━━━ Source data

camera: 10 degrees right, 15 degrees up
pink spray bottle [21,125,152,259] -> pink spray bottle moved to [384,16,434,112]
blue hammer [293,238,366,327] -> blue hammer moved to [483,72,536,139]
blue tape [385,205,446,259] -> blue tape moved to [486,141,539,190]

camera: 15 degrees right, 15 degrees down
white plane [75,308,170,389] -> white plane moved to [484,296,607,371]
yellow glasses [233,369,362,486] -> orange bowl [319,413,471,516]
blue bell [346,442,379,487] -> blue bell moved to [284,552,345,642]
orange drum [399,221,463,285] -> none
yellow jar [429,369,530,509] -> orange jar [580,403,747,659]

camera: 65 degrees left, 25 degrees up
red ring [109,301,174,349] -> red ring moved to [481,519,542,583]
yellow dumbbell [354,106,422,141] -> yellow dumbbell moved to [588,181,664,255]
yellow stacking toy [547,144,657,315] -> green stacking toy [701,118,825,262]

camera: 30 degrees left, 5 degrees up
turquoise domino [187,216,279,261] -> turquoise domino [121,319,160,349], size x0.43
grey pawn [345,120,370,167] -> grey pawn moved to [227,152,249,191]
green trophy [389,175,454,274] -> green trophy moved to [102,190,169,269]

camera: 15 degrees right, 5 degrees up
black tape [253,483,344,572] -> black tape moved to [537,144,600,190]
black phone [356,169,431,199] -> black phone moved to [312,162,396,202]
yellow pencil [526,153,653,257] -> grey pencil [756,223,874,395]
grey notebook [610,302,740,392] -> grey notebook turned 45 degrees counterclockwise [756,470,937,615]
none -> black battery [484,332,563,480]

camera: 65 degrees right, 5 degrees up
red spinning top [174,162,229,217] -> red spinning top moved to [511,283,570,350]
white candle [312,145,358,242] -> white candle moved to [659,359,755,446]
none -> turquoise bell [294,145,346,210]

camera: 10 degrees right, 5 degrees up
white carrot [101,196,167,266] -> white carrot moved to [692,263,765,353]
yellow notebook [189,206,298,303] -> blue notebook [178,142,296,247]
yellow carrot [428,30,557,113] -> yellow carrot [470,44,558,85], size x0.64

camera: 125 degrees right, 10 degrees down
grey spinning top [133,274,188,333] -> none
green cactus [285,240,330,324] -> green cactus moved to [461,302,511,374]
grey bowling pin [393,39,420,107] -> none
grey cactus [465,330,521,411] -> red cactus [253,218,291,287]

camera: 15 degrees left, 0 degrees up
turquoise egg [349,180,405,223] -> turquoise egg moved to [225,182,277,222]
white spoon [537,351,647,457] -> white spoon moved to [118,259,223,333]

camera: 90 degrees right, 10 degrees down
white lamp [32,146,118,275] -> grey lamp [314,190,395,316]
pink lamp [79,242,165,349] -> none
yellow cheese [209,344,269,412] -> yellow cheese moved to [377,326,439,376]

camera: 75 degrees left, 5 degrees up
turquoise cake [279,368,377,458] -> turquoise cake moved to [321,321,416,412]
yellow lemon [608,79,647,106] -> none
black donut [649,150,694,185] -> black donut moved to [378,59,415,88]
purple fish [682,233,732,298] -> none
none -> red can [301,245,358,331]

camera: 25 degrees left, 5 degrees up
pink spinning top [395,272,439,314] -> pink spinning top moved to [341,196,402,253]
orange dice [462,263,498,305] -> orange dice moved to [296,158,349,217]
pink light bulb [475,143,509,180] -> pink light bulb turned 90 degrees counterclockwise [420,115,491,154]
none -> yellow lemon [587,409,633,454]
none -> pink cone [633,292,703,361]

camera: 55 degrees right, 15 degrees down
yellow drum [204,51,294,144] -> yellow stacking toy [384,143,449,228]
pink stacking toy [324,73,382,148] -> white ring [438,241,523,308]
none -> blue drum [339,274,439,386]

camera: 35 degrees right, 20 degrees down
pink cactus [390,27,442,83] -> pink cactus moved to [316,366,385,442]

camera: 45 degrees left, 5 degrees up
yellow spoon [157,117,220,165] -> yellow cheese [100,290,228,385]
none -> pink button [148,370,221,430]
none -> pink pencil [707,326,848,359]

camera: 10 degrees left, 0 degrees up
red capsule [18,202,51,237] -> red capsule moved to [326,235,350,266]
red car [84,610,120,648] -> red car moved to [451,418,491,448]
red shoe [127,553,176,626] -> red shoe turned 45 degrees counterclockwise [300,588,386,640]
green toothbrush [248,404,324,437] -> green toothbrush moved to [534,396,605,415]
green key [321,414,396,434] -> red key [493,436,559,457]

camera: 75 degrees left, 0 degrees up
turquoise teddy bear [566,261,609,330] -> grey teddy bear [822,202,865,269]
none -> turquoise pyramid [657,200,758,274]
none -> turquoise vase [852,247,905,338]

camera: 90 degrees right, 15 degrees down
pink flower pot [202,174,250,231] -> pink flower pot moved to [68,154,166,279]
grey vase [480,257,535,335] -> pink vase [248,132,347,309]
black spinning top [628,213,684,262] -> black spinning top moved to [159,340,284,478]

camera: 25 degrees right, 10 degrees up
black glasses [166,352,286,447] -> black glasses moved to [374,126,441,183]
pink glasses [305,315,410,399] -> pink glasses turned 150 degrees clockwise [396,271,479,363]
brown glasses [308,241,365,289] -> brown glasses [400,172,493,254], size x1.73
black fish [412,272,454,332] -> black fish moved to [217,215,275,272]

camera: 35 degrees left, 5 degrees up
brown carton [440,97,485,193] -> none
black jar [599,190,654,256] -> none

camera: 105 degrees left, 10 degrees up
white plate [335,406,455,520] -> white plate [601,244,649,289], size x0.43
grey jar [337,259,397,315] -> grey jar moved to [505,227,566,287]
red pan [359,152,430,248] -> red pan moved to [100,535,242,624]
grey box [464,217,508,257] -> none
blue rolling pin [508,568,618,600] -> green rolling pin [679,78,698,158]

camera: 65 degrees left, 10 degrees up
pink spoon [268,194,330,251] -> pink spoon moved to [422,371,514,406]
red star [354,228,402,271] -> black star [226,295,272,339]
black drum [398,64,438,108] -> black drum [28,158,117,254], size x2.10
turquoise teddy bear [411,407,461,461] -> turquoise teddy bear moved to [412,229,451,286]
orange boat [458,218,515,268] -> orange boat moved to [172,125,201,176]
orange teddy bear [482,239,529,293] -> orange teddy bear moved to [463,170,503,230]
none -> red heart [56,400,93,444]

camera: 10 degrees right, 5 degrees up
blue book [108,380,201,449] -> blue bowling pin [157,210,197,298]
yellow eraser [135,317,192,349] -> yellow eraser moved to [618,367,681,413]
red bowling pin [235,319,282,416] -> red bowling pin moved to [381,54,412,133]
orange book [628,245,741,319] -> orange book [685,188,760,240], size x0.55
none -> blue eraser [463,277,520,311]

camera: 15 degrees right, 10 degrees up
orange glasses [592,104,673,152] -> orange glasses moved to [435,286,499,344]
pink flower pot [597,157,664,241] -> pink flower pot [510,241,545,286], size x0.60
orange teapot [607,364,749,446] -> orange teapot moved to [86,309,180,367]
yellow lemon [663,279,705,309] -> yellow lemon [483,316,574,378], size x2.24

━━━━━━

### Directions
Would you give the entries back word for word?

### Reply to the exercise
camera: 10 degrees right, 15 degrees up
pink spray bottle [21,125,152,259] -> pink spray bottle moved to [384,16,434,112]
blue hammer [293,238,366,327] -> blue hammer moved to [483,72,536,139]
blue tape [385,205,446,259] -> blue tape moved to [486,141,539,190]

camera: 15 degrees right, 15 degrees down
white plane [75,308,170,389] -> white plane moved to [484,296,607,371]
yellow glasses [233,369,362,486] -> orange bowl [319,413,471,516]
blue bell [346,442,379,487] -> blue bell moved to [284,552,345,642]
orange drum [399,221,463,285] -> none
yellow jar [429,369,530,509] -> orange jar [580,403,747,659]

camera: 65 degrees left, 25 degrees up
red ring [109,301,174,349] -> red ring moved to [481,519,542,583]
yellow dumbbell [354,106,422,141] -> yellow dumbbell moved to [588,181,664,255]
yellow stacking toy [547,144,657,315] -> green stacking toy [701,118,825,262]

camera: 30 degrees left, 5 degrees up
turquoise domino [187,216,279,261] -> turquoise domino [121,319,160,349], size x0.43
grey pawn [345,120,370,167] -> grey pawn moved to [227,152,249,191]
green trophy [389,175,454,274] -> green trophy moved to [102,190,169,269]

camera: 15 degrees right, 5 degrees up
black tape [253,483,344,572] -> black tape moved to [537,144,600,190]
black phone [356,169,431,199] -> black phone moved to [312,162,396,202]
yellow pencil [526,153,653,257] -> grey pencil [756,223,874,395]
grey notebook [610,302,740,392] -> grey notebook turned 45 degrees counterclockwise [756,470,937,615]
none -> black battery [484,332,563,480]

camera: 65 degrees right, 5 degrees up
red spinning top [174,162,229,217] -> red spinning top moved to [511,283,570,350]
white candle [312,145,358,242] -> white candle moved to [659,359,755,446]
none -> turquoise bell [294,145,346,210]

camera: 10 degrees right, 5 degrees up
white carrot [101,196,167,266] -> white carrot moved to [692,263,765,353]
yellow notebook [189,206,298,303] -> blue notebook [178,142,296,247]
yellow carrot [428,30,557,113] -> yellow carrot [470,44,558,85], size x0.64

camera: 125 degrees right, 10 degrees down
grey spinning top [133,274,188,333] -> none
green cactus [285,240,330,324] -> green cactus moved to [461,302,511,374]
grey bowling pin [393,39,420,107] -> none
grey cactus [465,330,521,411] -> red cactus [253,218,291,287]

camera: 15 degrees left, 0 degrees up
turquoise egg [349,180,405,223] -> turquoise egg moved to [225,182,277,222]
white spoon [537,351,647,457] -> white spoon moved to [118,259,223,333]

camera: 90 degrees right, 10 degrees down
white lamp [32,146,118,275] -> grey lamp [314,190,395,316]
pink lamp [79,242,165,349] -> none
yellow cheese [209,344,269,412] -> yellow cheese moved to [377,326,439,376]

camera: 75 degrees left, 5 degrees up
turquoise cake [279,368,377,458] -> turquoise cake moved to [321,321,416,412]
yellow lemon [608,79,647,106] -> none
black donut [649,150,694,185] -> black donut moved to [378,59,415,88]
purple fish [682,233,732,298] -> none
none -> red can [301,245,358,331]

camera: 25 degrees left, 5 degrees up
pink spinning top [395,272,439,314] -> pink spinning top moved to [341,196,402,253]
orange dice [462,263,498,305] -> orange dice moved to [296,158,349,217]
pink light bulb [475,143,509,180] -> pink light bulb turned 90 degrees counterclockwise [420,115,491,154]
none -> yellow lemon [587,409,633,454]
none -> pink cone [633,292,703,361]

camera: 55 degrees right, 15 degrees down
yellow drum [204,51,294,144] -> yellow stacking toy [384,143,449,228]
pink stacking toy [324,73,382,148] -> white ring [438,241,523,308]
none -> blue drum [339,274,439,386]

camera: 35 degrees right, 20 degrees down
pink cactus [390,27,442,83] -> pink cactus moved to [316,366,385,442]

camera: 45 degrees left, 5 degrees up
yellow spoon [157,117,220,165] -> yellow cheese [100,290,228,385]
none -> pink button [148,370,221,430]
none -> pink pencil [707,326,848,359]

camera: 10 degrees left, 0 degrees up
red capsule [18,202,51,237] -> red capsule moved to [326,235,350,266]
red car [84,610,120,648] -> red car moved to [451,418,491,448]
red shoe [127,553,176,626] -> red shoe turned 45 degrees counterclockwise [300,588,386,640]
green toothbrush [248,404,324,437] -> green toothbrush moved to [534,396,605,415]
green key [321,414,396,434] -> red key [493,436,559,457]

camera: 75 degrees left, 0 degrees up
turquoise teddy bear [566,261,609,330] -> grey teddy bear [822,202,865,269]
none -> turquoise pyramid [657,200,758,274]
none -> turquoise vase [852,247,905,338]

camera: 90 degrees right, 15 degrees down
pink flower pot [202,174,250,231] -> pink flower pot moved to [68,154,166,279]
grey vase [480,257,535,335] -> pink vase [248,132,347,309]
black spinning top [628,213,684,262] -> black spinning top moved to [159,340,284,478]

camera: 25 degrees right, 10 degrees up
black glasses [166,352,286,447] -> black glasses moved to [374,126,441,183]
pink glasses [305,315,410,399] -> pink glasses turned 150 degrees clockwise [396,271,479,363]
brown glasses [308,241,365,289] -> brown glasses [400,172,493,254], size x1.73
black fish [412,272,454,332] -> black fish moved to [217,215,275,272]

camera: 35 degrees left, 5 degrees up
brown carton [440,97,485,193] -> none
black jar [599,190,654,256] -> none

camera: 105 degrees left, 10 degrees up
white plate [335,406,455,520] -> white plate [601,244,649,289], size x0.43
grey jar [337,259,397,315] -> grey jar moved to [505,227,566,287]
red pan [359,152,430,248] -> red pan moved to [100,535,242,624]
grey box [464,217,508,257] -> none
blue rolling pin [508,568,618,600] -> green rolling pin [679,78,698,158]

camera: 65 degrees left, 10 degrees up
pink spoon [268,194,330,251] -> pink spoon moved to [422,371,514,406]
red star [354,228,402,271] -> black star [226,295,272,339]
black drum [398,64,438,108] -> black drum [28,158,117,254], size x2.10
turquoise teddy bear [411,407,461,461] -> turquoise teddy bear moved to [412,229,451,286]
orange boat [458,218,515,268] -> orange boat moved to [172,125,201,176]
orange teddy bear [482,239,529,293] -> orange teddy bear moved to [463,170,503,230]
none -> red heart [56,400,93,444]

camera: 10 degrees right, 5 degrees up
blue book [108,380,201,449] -> blue bowling pin [157,210,197,298]
yellow eraser [135,317,192,349] -> yellow eraser moved to [618,367,681,413]
red bowling pin [235,319,282,416] -> red bowling pin moved to [381,54,412,133]
orange book [628,245,741,319] -> orange book [685,188,760,240], size x0.55
none -> blue eraser [463,277,520,311]

camera: 15 degrees right, 10 degrees up
orange glasses [592,104,673,152] -> orange glasses moved to [435,286,499,344]
pink flower pot [597,157,664,241] -> pink flower pot [510,241,545,286], size x0.60
orange teapot [607,364,749,446] -> orange teapot moved to [86,309,180,367]
yellow lemon [663,279,705,309] -> yellow lemon [483,316,574,378], size x2.24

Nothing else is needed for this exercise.